Records for the exercise —

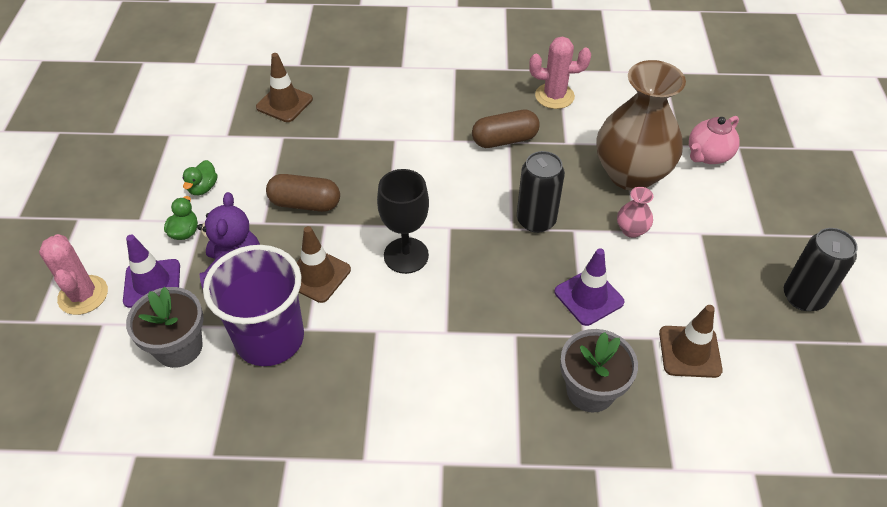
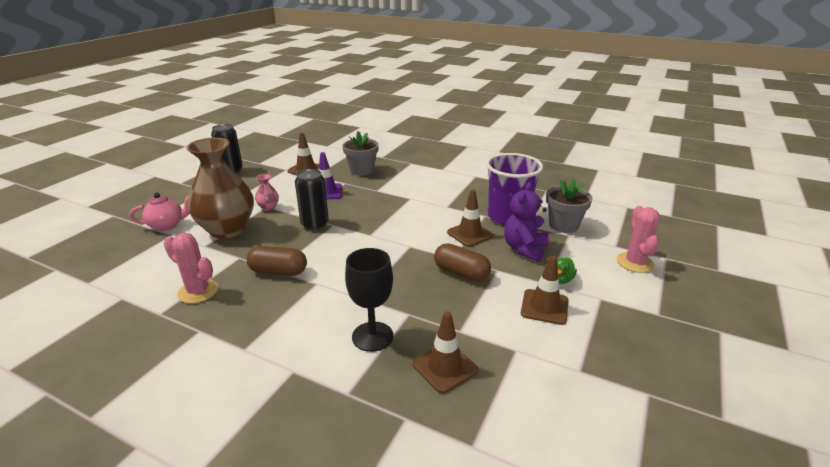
camera: 155 degrees left, 20 degrees down
(152, 283) = (584, 257): purple traffic cone -> none
(203, 188) = (544, 307): green duck -> brown traffic cone
(406, 255) = (408, 229): black goblet -> black goblet (372, 336)

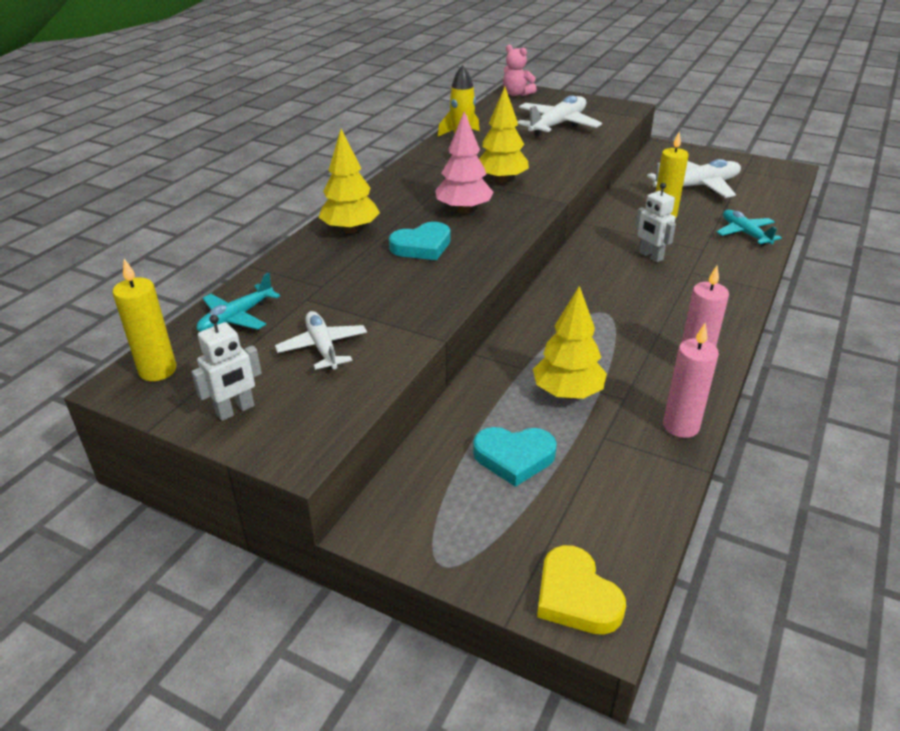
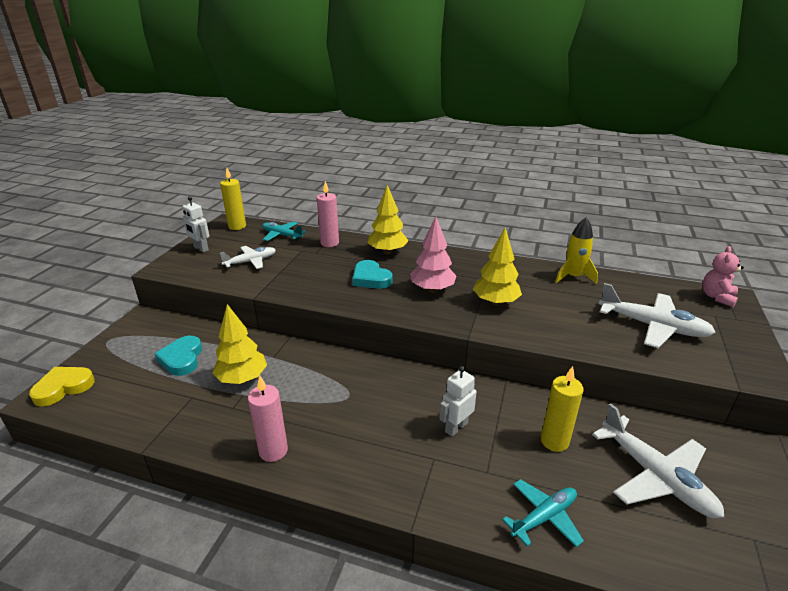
camera: 80 degrees right, 5 degrees down
(681, 426) = (194, 438): pink candle -> pink candle (329, 243)

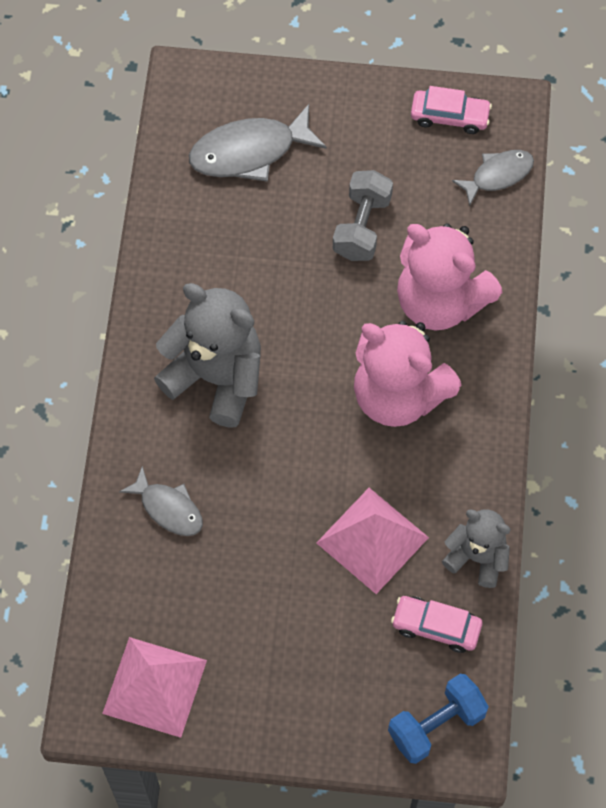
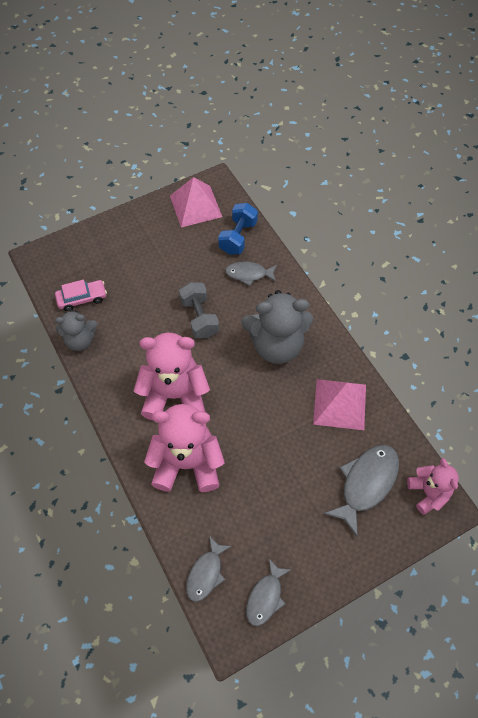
camera: 145 degrees right, 5 degrees down
(189, 101) = (428, 493): none -> pink teddy bear
(362, 227) = (264, 480): grey dumbbell -> grey dumbbell (199, 318)
(372, 540) = (139, 317): pink pyramid -> pink pyramid (340, 404)
(436, 725) = (57, 260): blue dumbbell -> blue dumbbell (238, 237)
(449, 116) = (265, 597): pink car -> grey fish

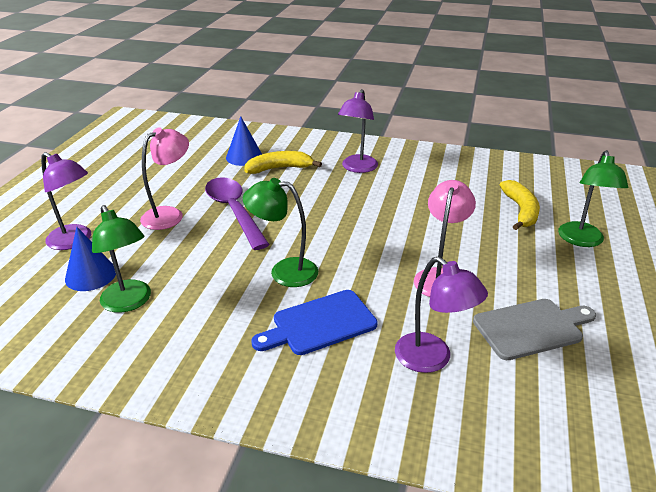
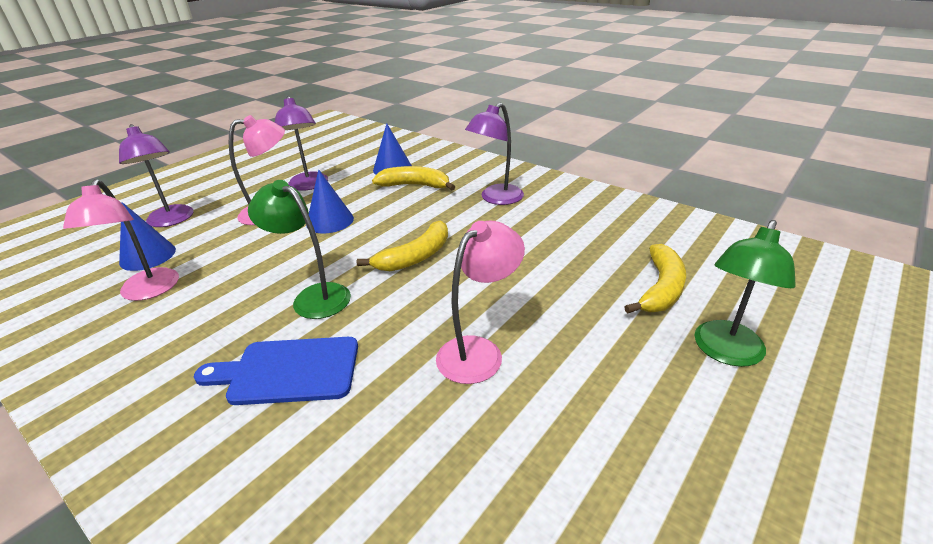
camera: 25 degrees right, 0 degrees up
(129, 302) = (146, 292): green lamp -> pink lamp
(234, 211) = (330, 221): purple spoon -> blue cone
(335, 225) = (415, 256): none -> yellow banana
(432, 359) = (369, 467): purple lamp -> purple lamp (309, 185)
(531, 328) = (545, 468): grey cutting board -> none

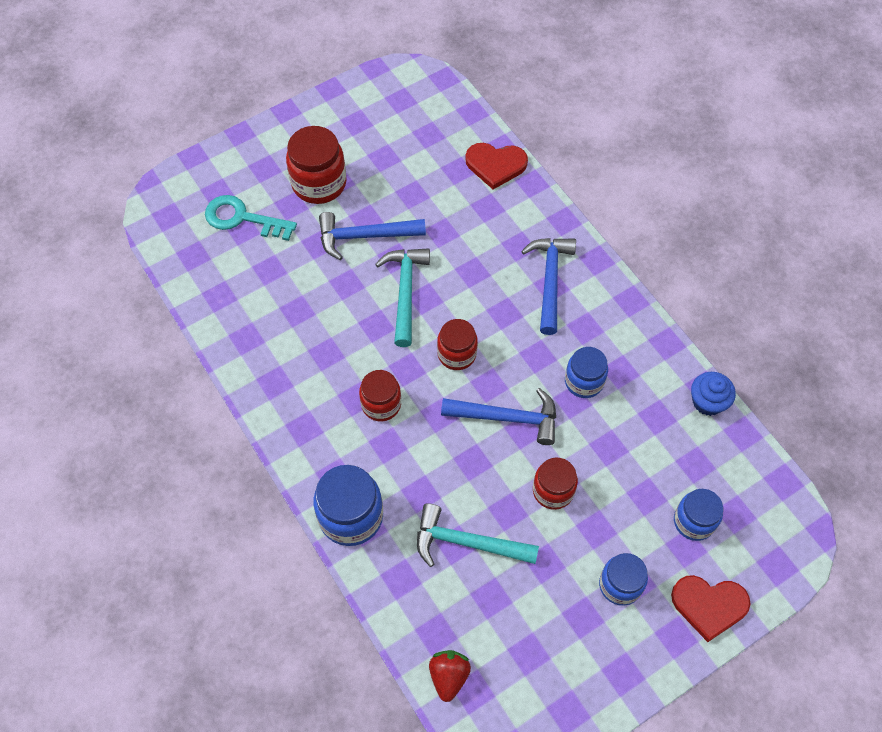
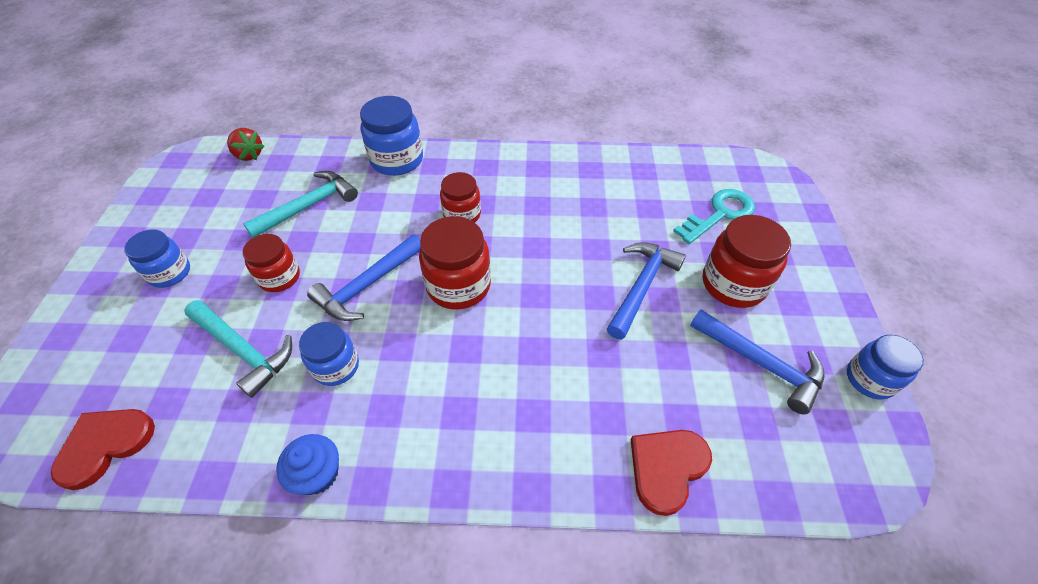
camera: 125 degrees right, 10 degrees down
(405, 291) = (554, 284): turquoise hammer -> turquoise hammer (243, 350)
(457, 354) = (458, 285): red jar -> red jar, size x1.54
(550, 280) = (466, 416): blue hammer -> blue hammer (761, 364)
(694, 521) = (135, 360): blue jar -> blue jar (869, 379)
(707, 402) = (195, 468): blue cupcake -> blue cupcake (317, 474)
(709, 605) = (79, 319): red heart -> red heart (105, 445)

Aim of the task — This task calls for restating, word for word, each line from the line holding "(449, 116) = (265, 597): pink" through the end of the material, pictures left out.

Written response —
(449, 116) = (265, 597): pink car -> grey fish

camera: 25 degrees right, 0 degrees up
(129, 302) = (146, 292): green lamp -> pink lamp
(234, 211) = (330, 221): purple spoon -> blue cone
(335, 225) = (415, 256): none -> yellow banana
(432, 359) = (369, 467): purple lamp -> purple lamp (309, 185)
(531, 328) = (545, 468): grey cutting board -> none

camera: 125 degrees right, 10 degrees down
(405, 291) = (554, 284): turquoise hammer -> turquoise hammer (243, 350)
(457, 354) = (458, 285): red jar -> red jar, size x1.54
(550, 280) = (466, 416): blue hammer -> blue hammer (761, 364)
(694, 521) = (135, 360): blue jar -> blue jar (869, 379)
(707, 402) = (195, 468): blue cupcake -> blue cupcake (317, 474)
(709, 605) = (79, 319): red heart -> red heart (105, 445)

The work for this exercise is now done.